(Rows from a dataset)
— begin —

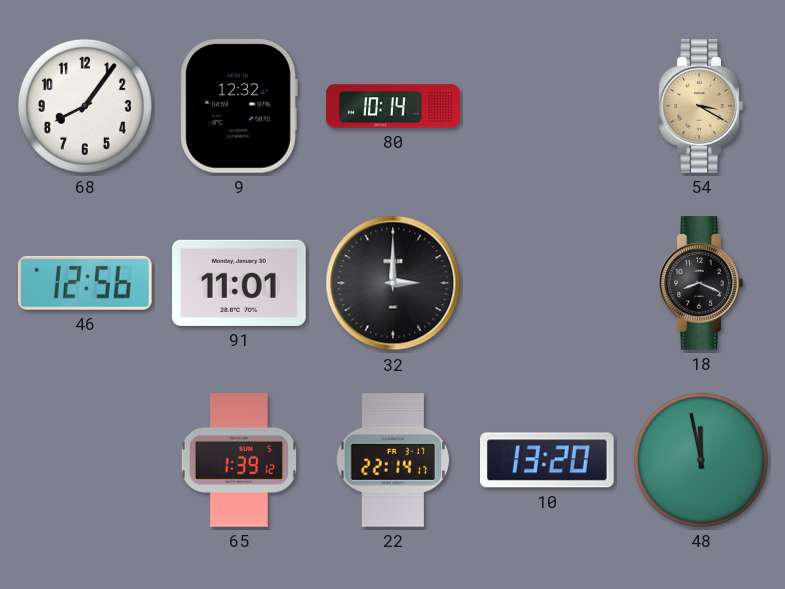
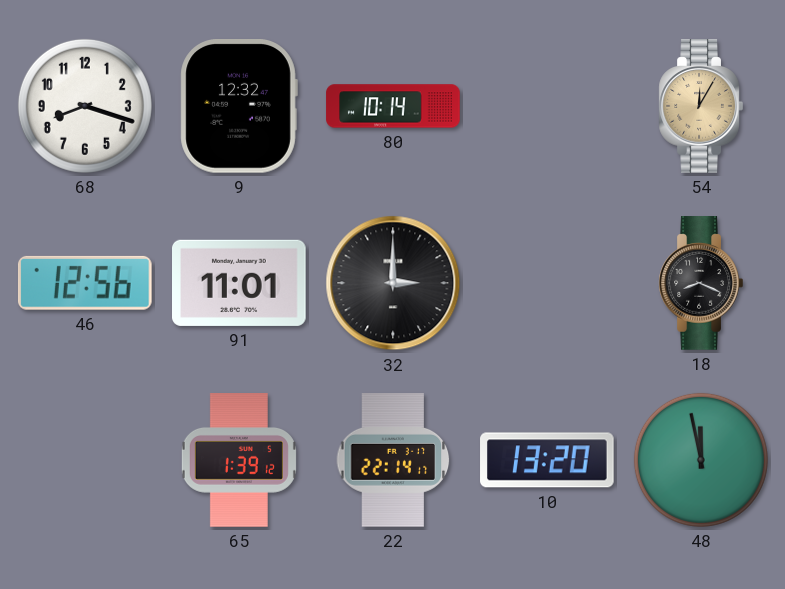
68: 8:06 -> 8:18
54: 3:20 -> 12:05
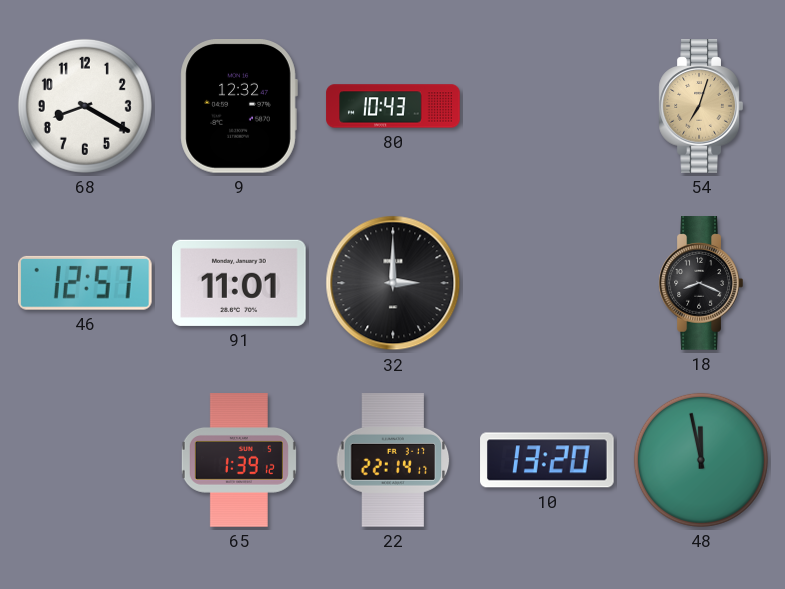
68: 8:18 -> 8:20
80: 10:14 -> 10:43
54: 12:05 -> 7:03
46: 12:56 -> 12:57
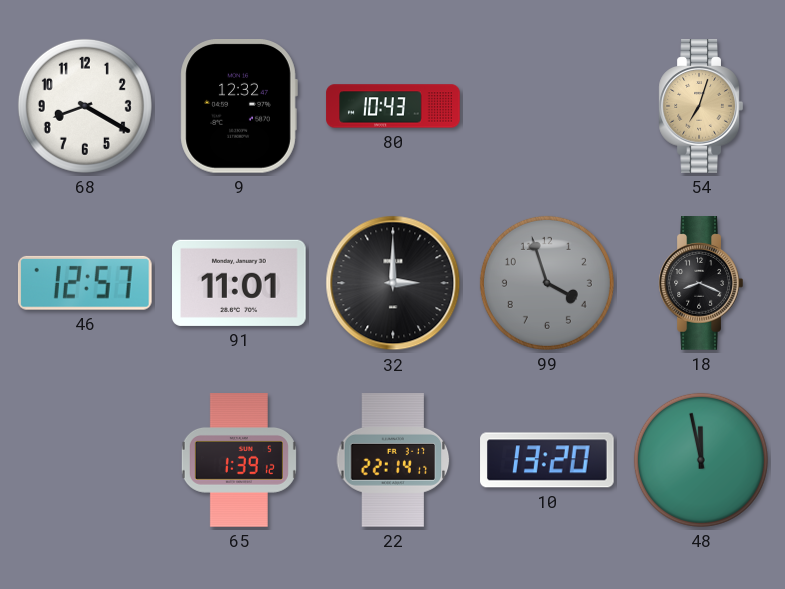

— end —

Write out the entries above line for line, leaving out the pictures.

[OUTPUT BELOW]
68: 8:06 -> 8:18
54: 3:20 -> 12:05
68: 8:18 -> 8:20
80: 10:14 -> 10:43
54: 12:05 -> 7:03
46: 12:56 -> 12:57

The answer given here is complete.